Set down the records exactly, and omit any image found in them.

══ Provided records

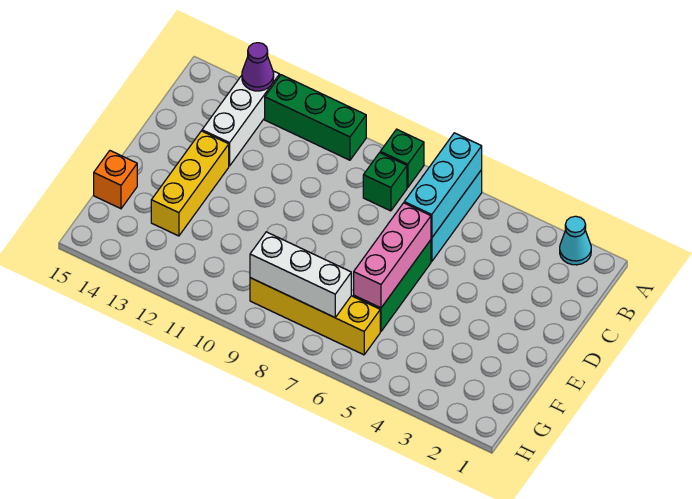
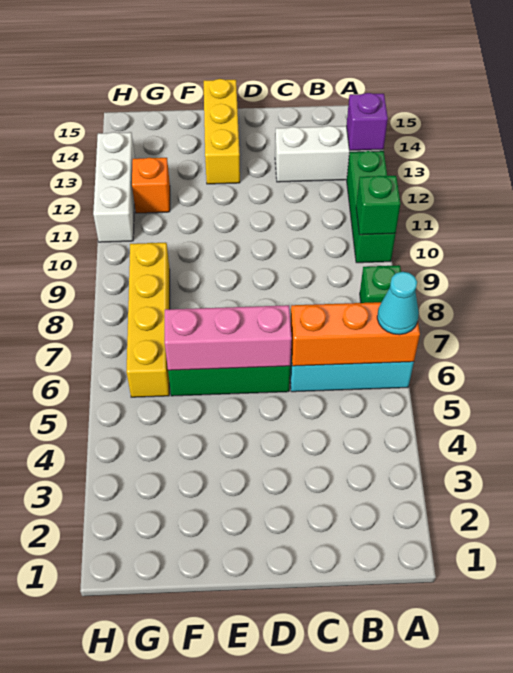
cyan cone A2 level 1 -> cyan cone A6 level 3
cyan brick A6:C6 level 2 -> orange brick A6:C6 level 2
purple cone A13 level 2 -> purple brick A13 level 2
green brick B8 level 1 -> green brick A10 level 2
yellow brick D13:F13 level 1 -> yellow brick E13:E15 level 1
orange brick F15 level 1 -> orange brick G12 level 1
white brick G7:G9 level 2 -> white brick H11:H13 level 1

════

Answer area =
cyan cone A2 level 1 -> cyan cone A6 level 3
cyan brick A6:C6 level 2 -> orange brick A6:C6 level 2
purple cone A13 level 2 -> purple brick A13 level 2
green brick B8 level 1 -> green brick A10 level 2
yellow brick D13:F13 level 1 -> yellow brick E13:E15 level 1
orange brick F15 level 1 -> orange brick G12 level 1
white brick G7:G9 level 2 -> white brick H11:H13 level 1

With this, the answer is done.